• **Activity**: Each line of the records is to be returned verbatim, with the images omitted.

*** Material for this exercise Section Begins ***

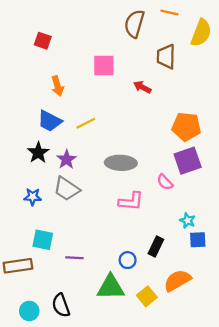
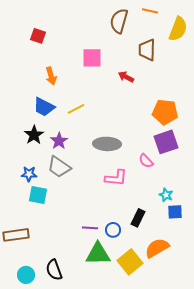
cyan square: (43, 240) -> (38, 195), moved
purple line: (74, 258) -> (90, 228), moved
yellow square: (147, 296) -> (130, 262), size x1.4

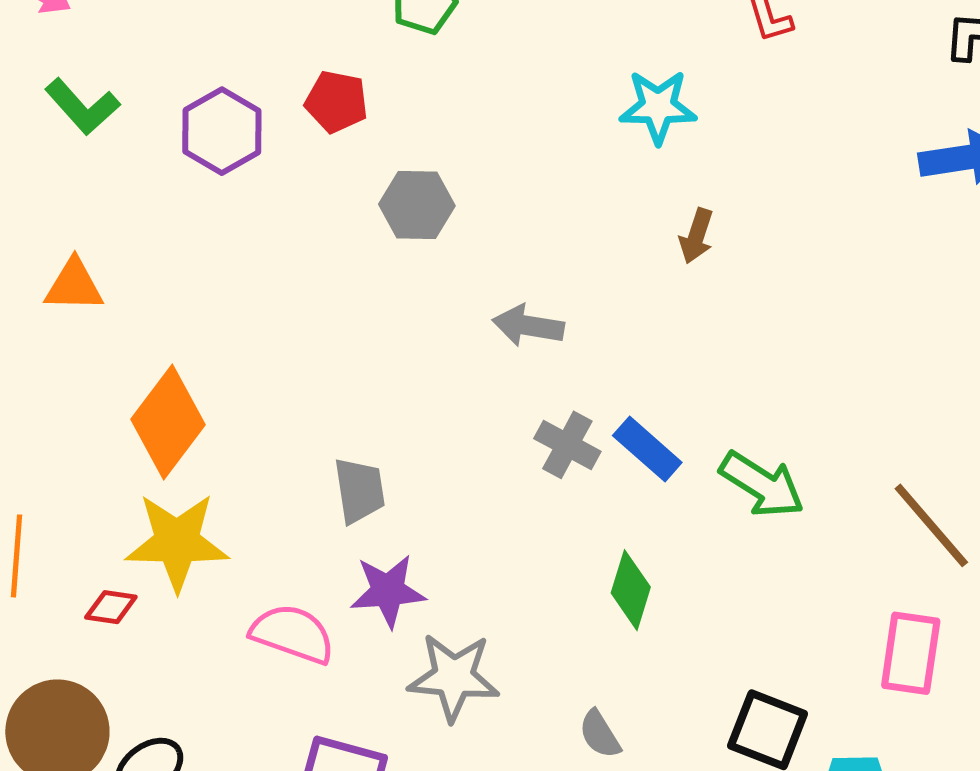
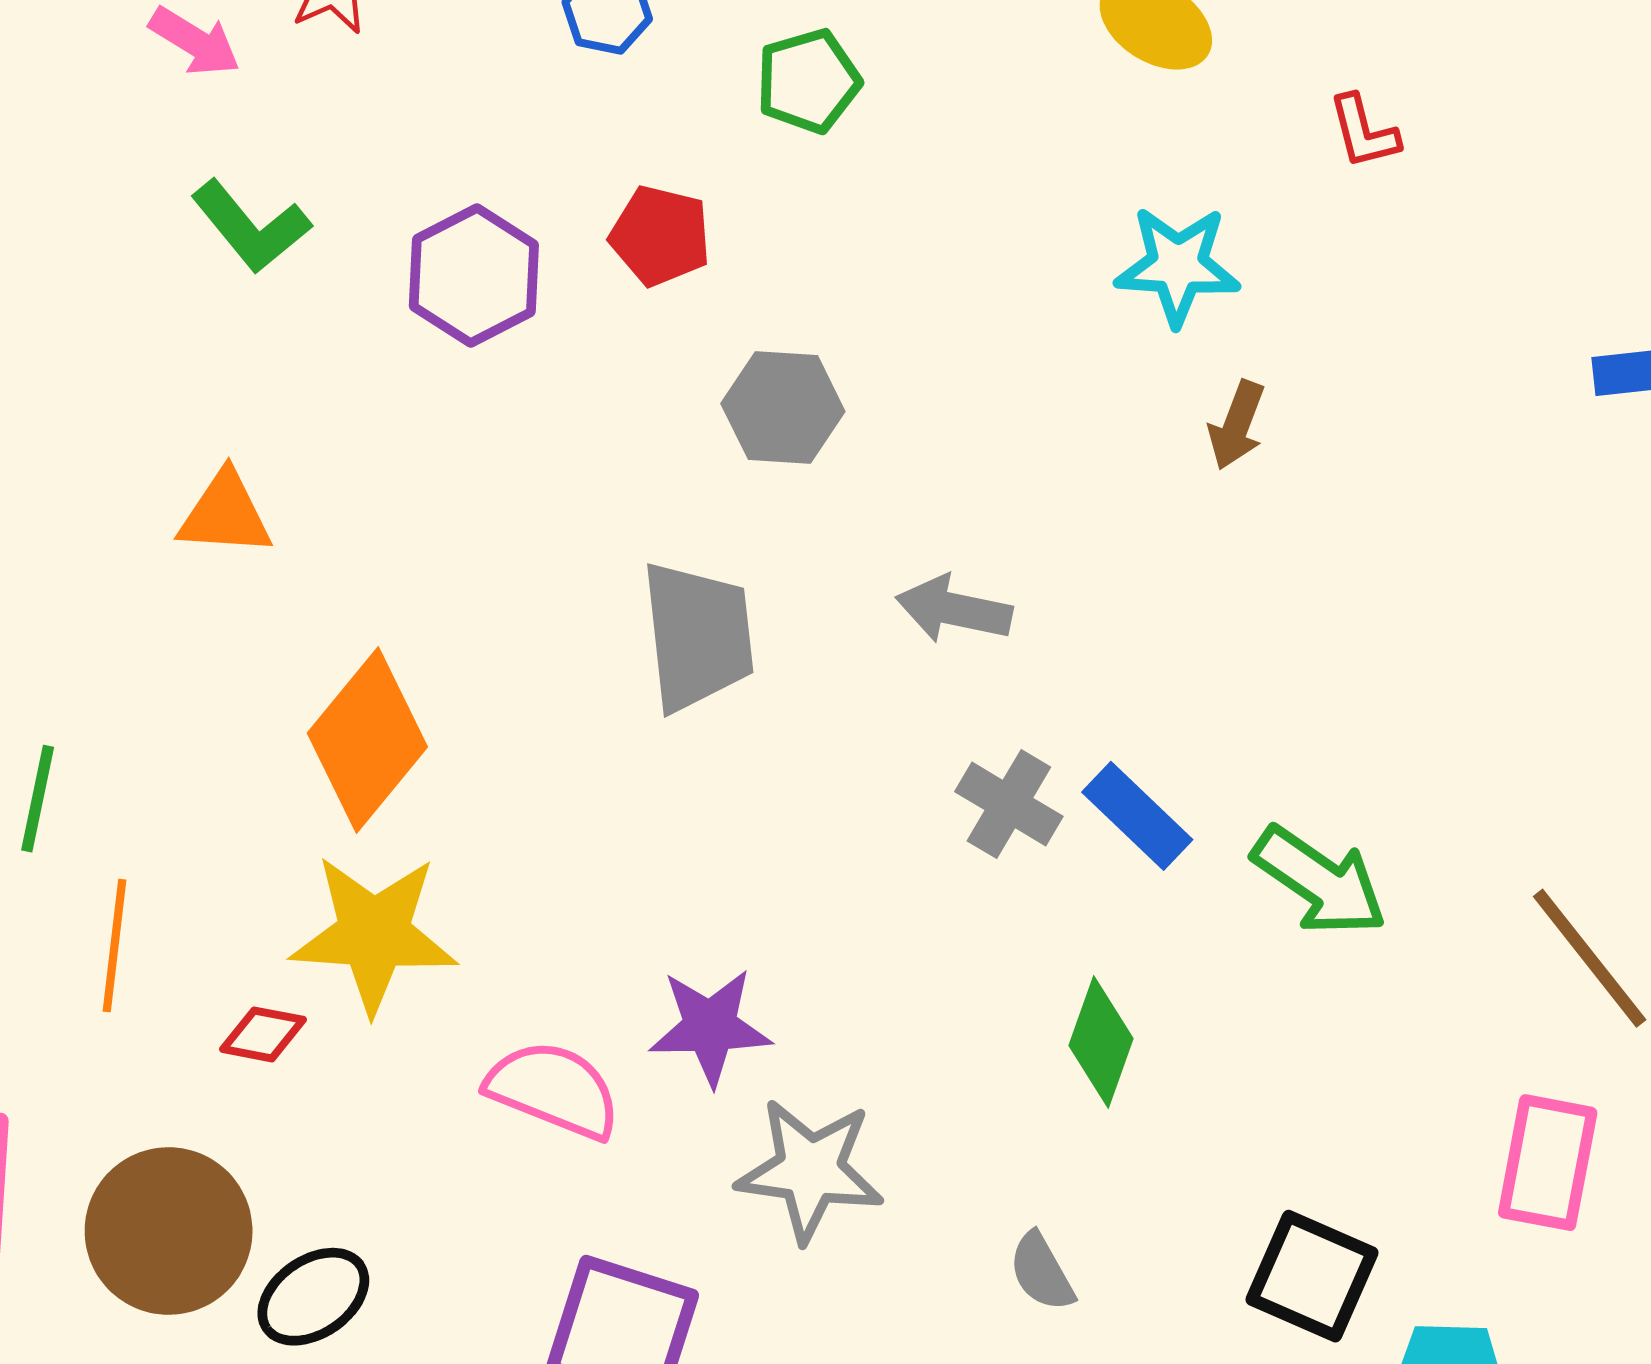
brown arrow: (696, 236) -> (1237, 425), moved
gray trapezoid: (359, 490) -> (698, 636), moved, size x1.4

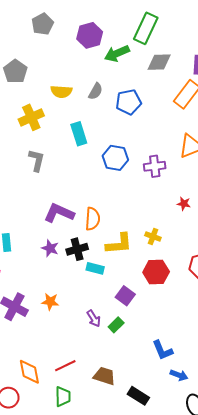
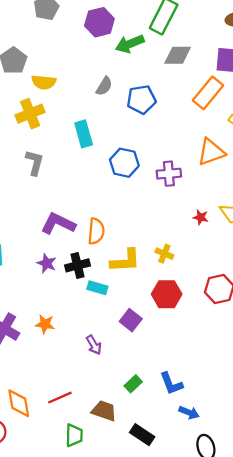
yellow semicircle: (61, 92) -> (44, 82), moved
green rectangle: (116, 325) -> (133, 384), moved
green trapezoid: (63, 397) -> (74, 435), moved

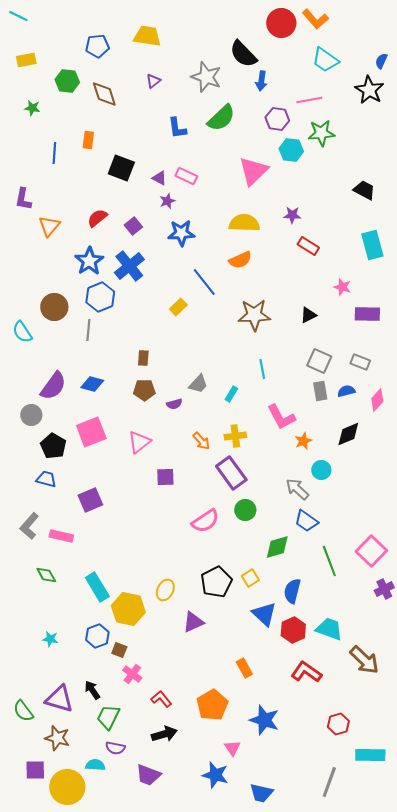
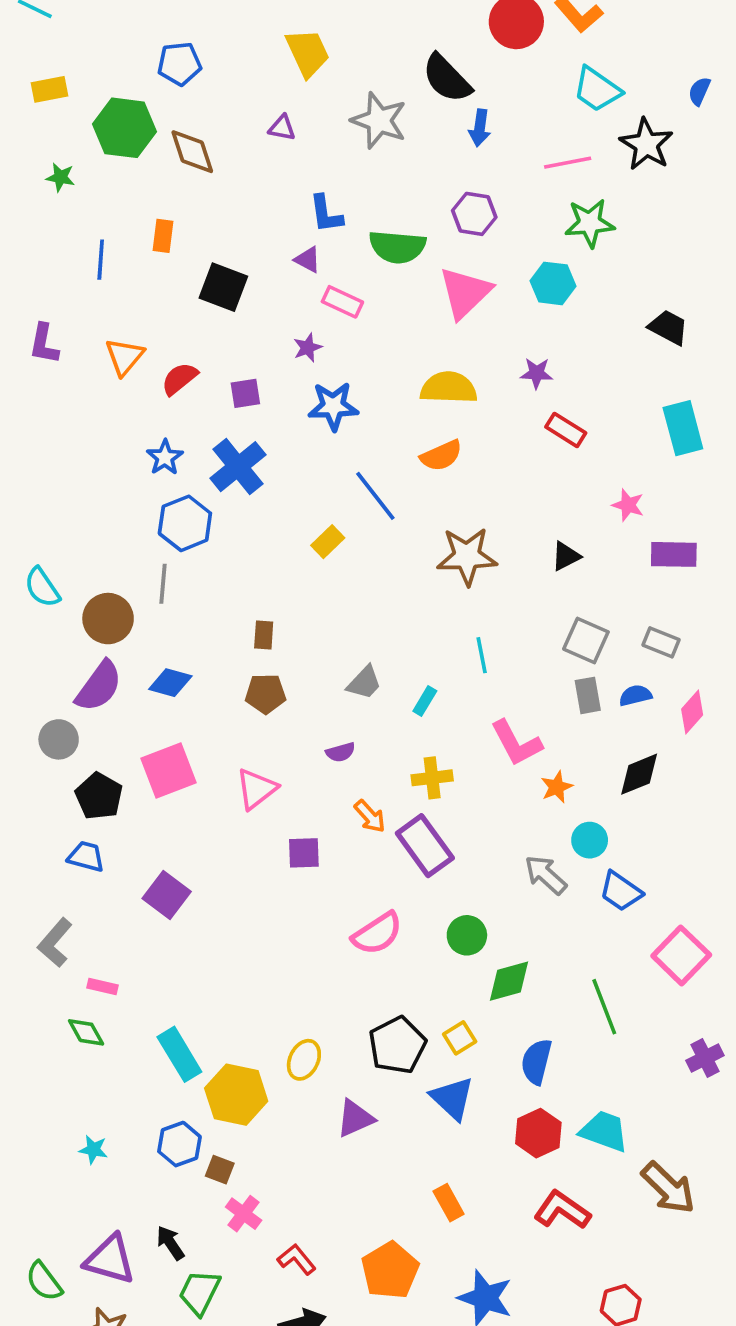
yellow trapezoid: (147, 36) -> (308, 53), moved, turned 56
green hexagon: (67, 81) -> (125, 128), size x1.4
purple triangle: (153, 81) -> (282, 128), turned 49
black star: (369, 90) -> (646, 144), moved
green semicircle: (221, 118) -> (397, 247), moved, turned 48
purple hexagon: (277, 119) -> (474, 214), moved
cyan hexagon: (291, 150) -> (553, 283), moved
purple triangle: (159, 178) -> (308, 260), moved
orange triangle: (49, 226) -> (125, 357), moved
purple square: (133, 226) -> (245, 393), turned 30
blue star: (89, 261) -> (165, 457), size x0.7
brown circle: (54, 307) -> (108, 619), moved
purple semicircle: (174, 404) -> (341, 752), moved
orange arrow: (201, 441) -> (370, 816), moved
purple square: (90, 500) -> (167, 895), turned -30
green circle: (245, 510) -> (467, 935), moved
blue trapezoid: (306, 521) -> (621, 891), moved
pink rectangle: (61, 536) -> (103, 987), moved, size x0.7
pink square: (371, 551) -> (681, 955), moved
blue triangle: (264, 614) -> (452, 1098), moved

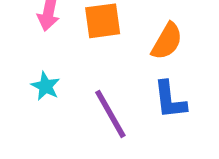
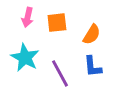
cyan star: (46, 86) -> (25, 58), size x1.8

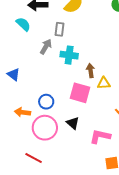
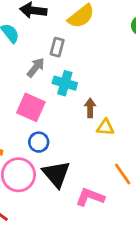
pink square: (80, 93) -> (31, 107), moved
blue circle: (46, 102) -> (39, 142), moved
black triangle: (73, 123) -> (56, 174), size x1.6

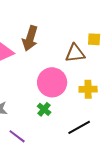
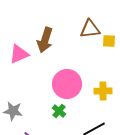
brown triangle: (75, 53) -> (90, 29), moved

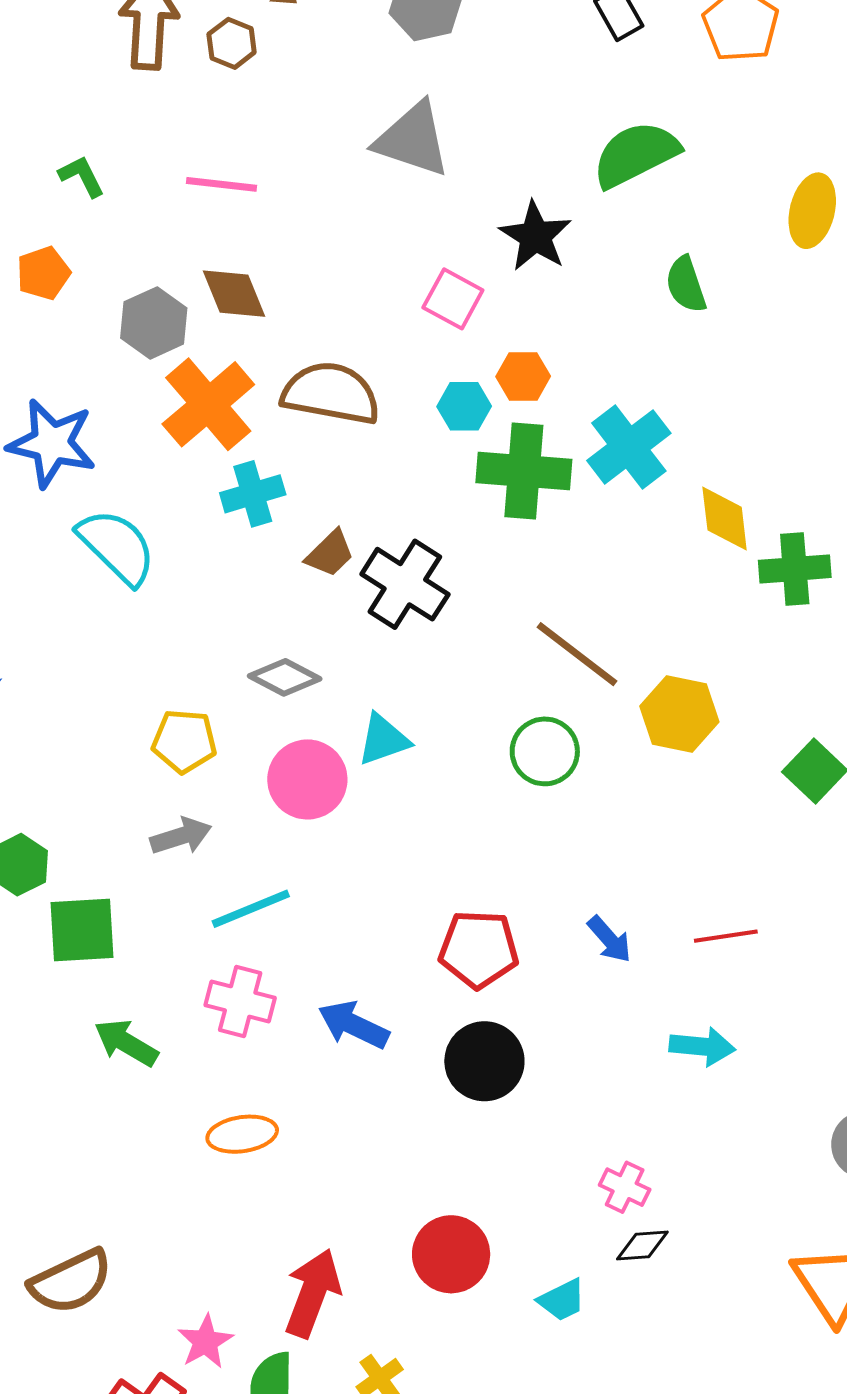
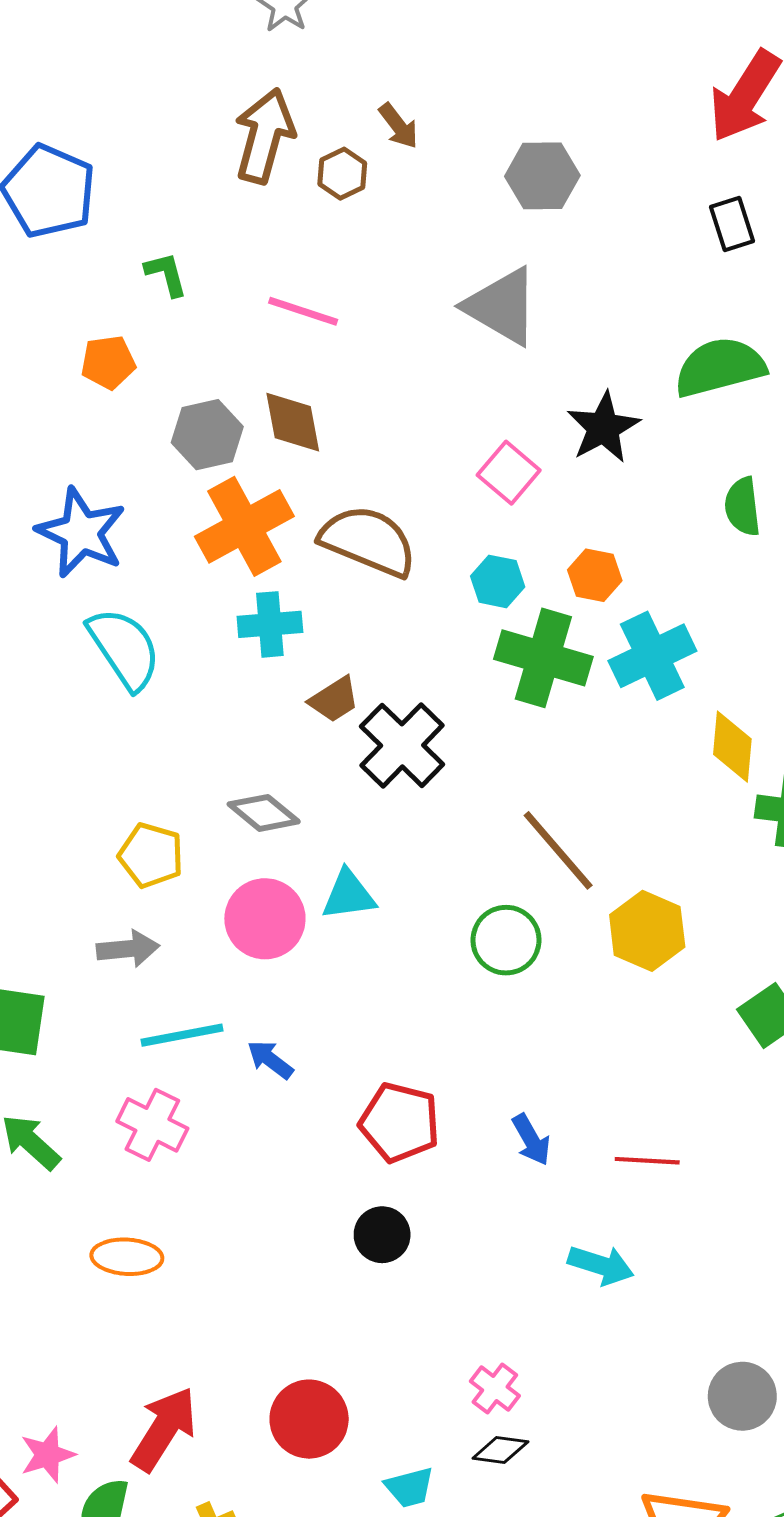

*** Material for this exercise Section Ends ***

• **Reply to the task**:
cyan square: (43, 240) -> (38, 195), moved
purple line: (74, 258) -> (90, 228), moved
yellow square: (147, 296) -> (130, 262), size x1.4

brown arrow: (696, 236) -> (1237, 425), moved
gray trapezoid: (359, 490) -> (698, 636), moved, size x1.4

yellow semicircle: (61, 92) -> (44, 82), moved
green rectangle: (116, 325) -> (133, 384), moved
green trapezoid: (63, 397) -> (74, 435), moved

yellow trapezoid: (147, 36) -> (308, 53), moved, turned 56
green hexagon: (67, 81) -> (125, 128), size x1.4
purple triangle: (153, 81) -> (282, 128), turned 49
black star: (369, 90) -> (646, 144), moved
green semicircle: (221, 118) -> (397, 247), moved, turned 48
purple hexagon: (277, 119) -> (474, 214), moved
cyan hexagon: (291, 150) -> (553, 283), moved
purple triangle: (159, 178) -> (308, 260), moved
orange triangle: (49, 226) -> (125, 357), moved
purple square: (133, 226) -> (245, 393), turned 30
blue star: (89, 261) -> (165, 457), size x0.7
brown circle: (54, 307) -> (108, 619), moved
purple semicircle: (174, 404) -> (341, 752), moved
orange arrow: (201, 441) -> (370, 816), moved
purple square: (90, 500) -> (167, 895), turned -30
green circle: (245, 510) -> (467, 935), moved
blue trapezoid: (306, 521) -> (621, 891), moved
pink rectangle: (61, 536) -> (103, 987), moved, size x0.7
pink square: (371, 551) -> (681, 955), moved
blue triangle: (264, 614) -> (452, 1098), moved

cyan star: (46, 86) -> (25, 58), size x1.8

pink square: (80, 93) -> (31, 107), moved
blue circle: (46, 102) -> (39, 142), moved
black triangle: (73, 123) -> (56, 174), size x1.6

brown triangle: (75, 53) -> (90, 29), moved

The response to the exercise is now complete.